● **Task prompt**:
Repeat the whole listing word for word, skipping pictures.

● **Available data**:
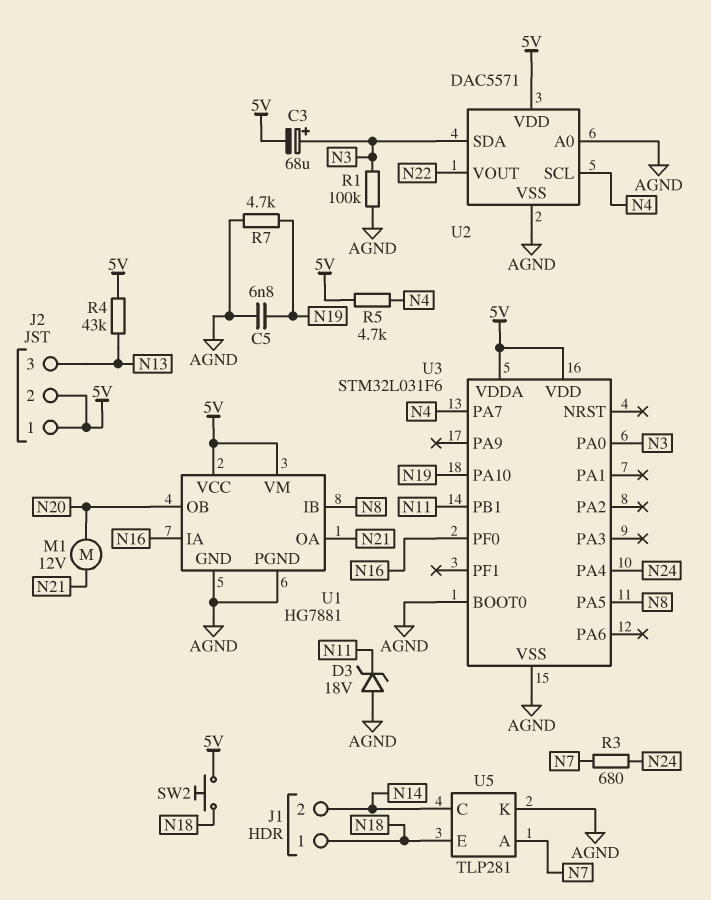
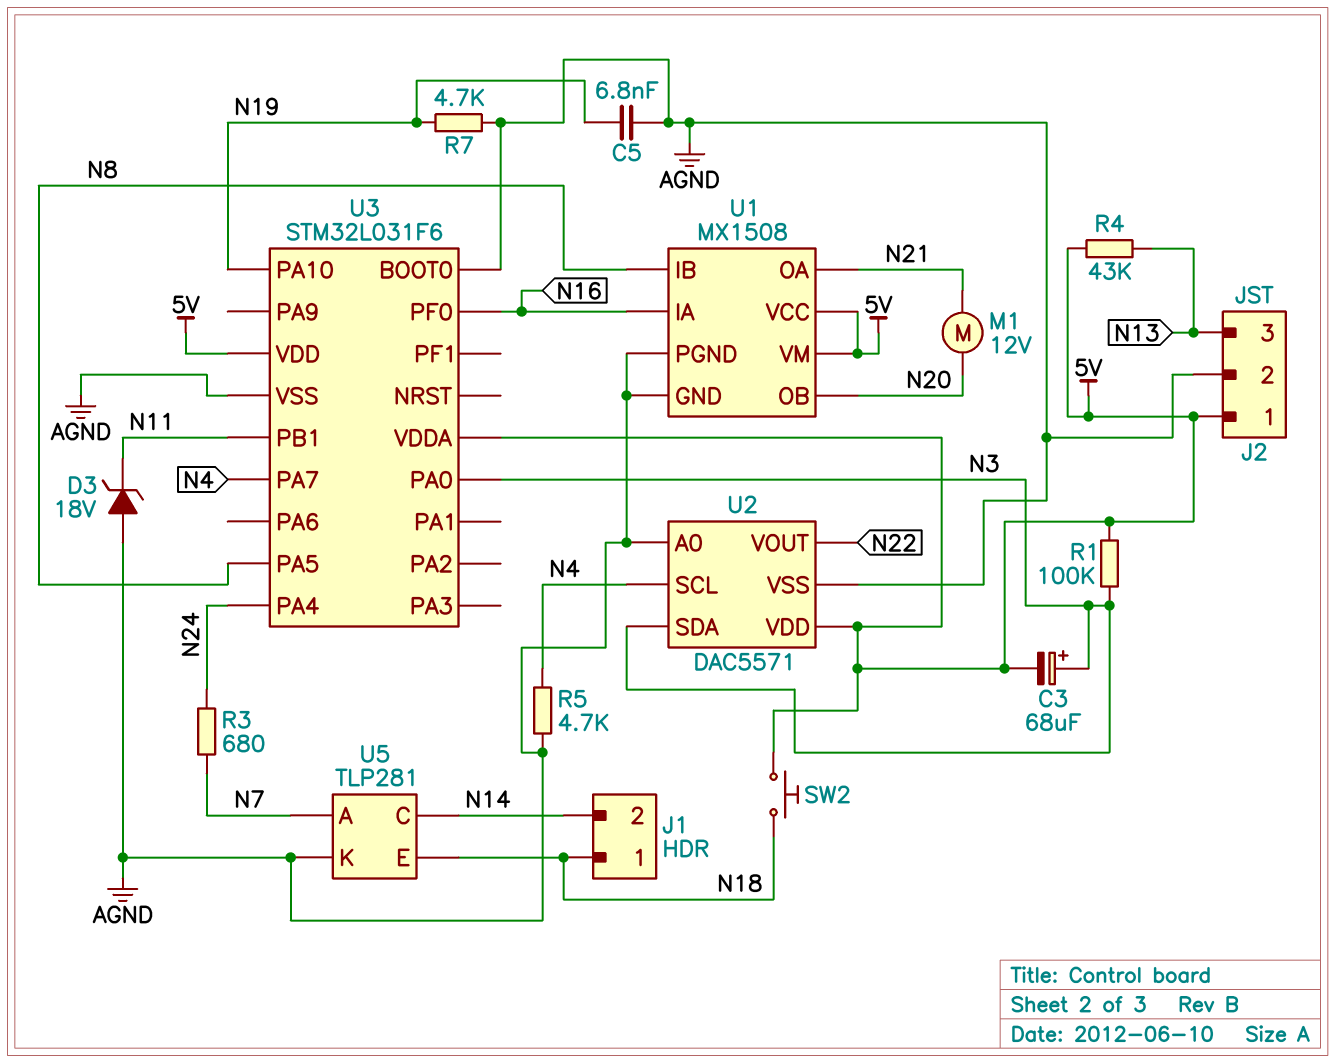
J2 pin 2: 5V -> AGND
R1: 100k (AGND, N3) -> 100k (5V, N3)
R5: 4.7k (5V, N4) -> 4.7k (AGND, N4)
U1: HG7881 -> MX1508

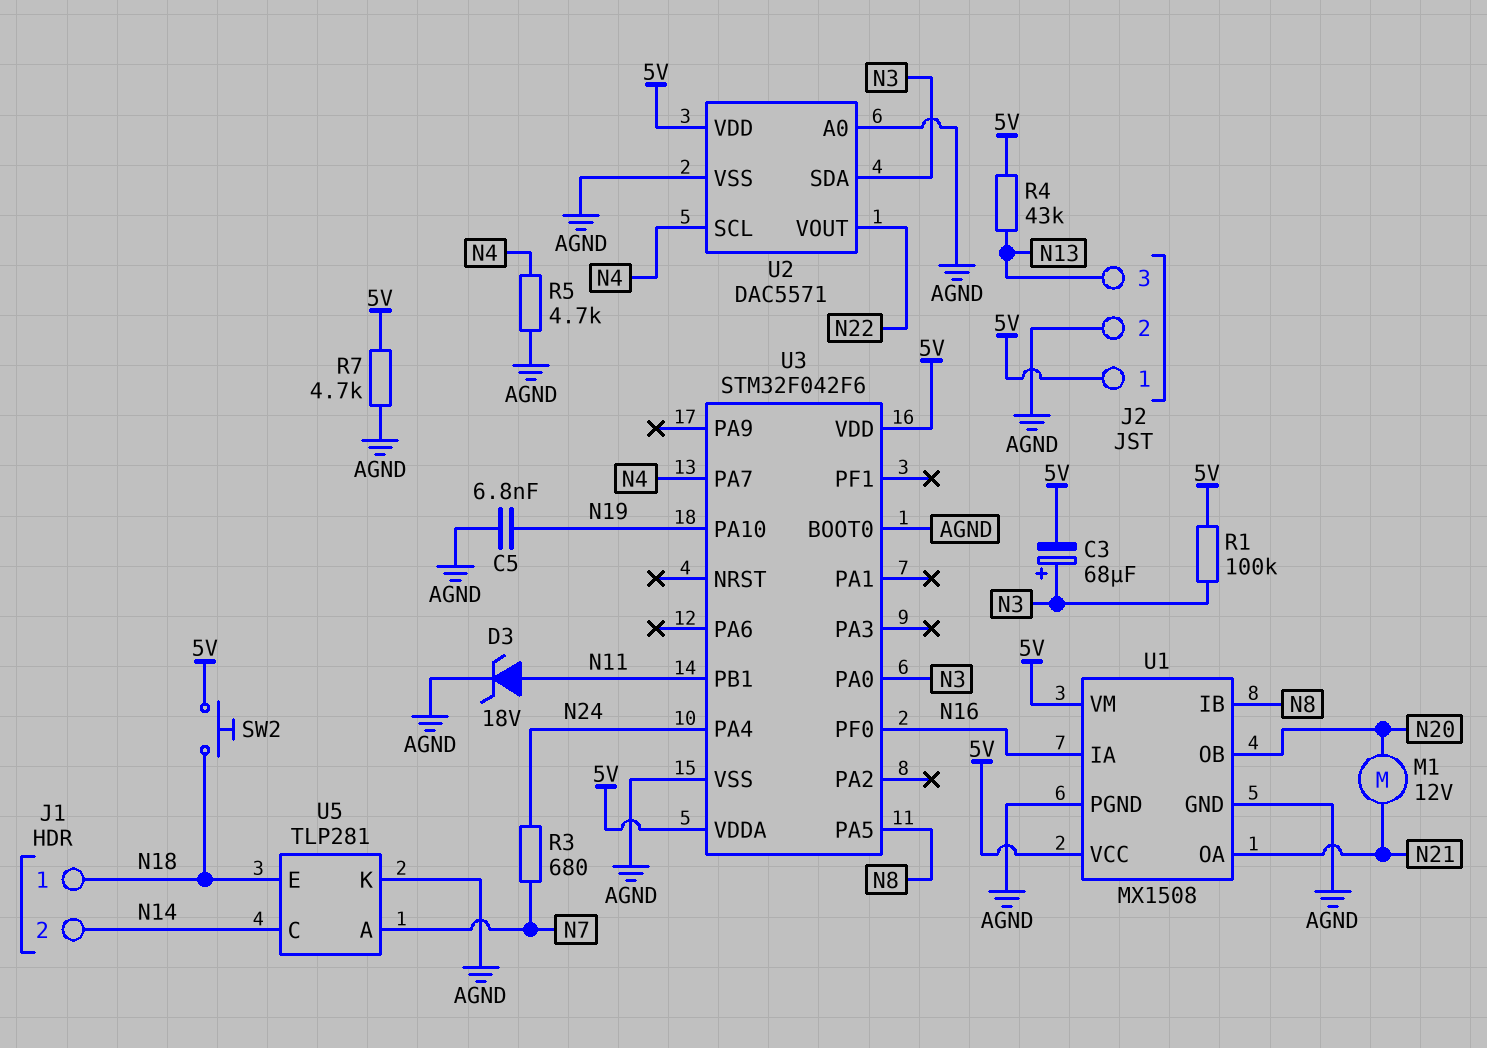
D3: zener 18V (A AGND, K N11) -> zener 18V (A N11, K AGND)
R7: 4.7k (AGND, N19) -> 4.7k (5V, AGND)
U3: STM32L031F6 -> STM32F042F6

● **Expected answer**:
J2 pin 2: 5V -> AGND
R1: 100k (AGND, N3) -> 100k (5V, N3)
R5: 4.7k (5V, N4) -> 4.7k (AGND, N4)
U1: HG7881 -> MX1508

D3: zener 18V (A AGND, K N11) -> zener 18V (A N11, K AGND)
R7: 4.7k (AGND, N19) -> 4.7k (5V, AGND)
U3: STM32L031F6 -> STM32F042F6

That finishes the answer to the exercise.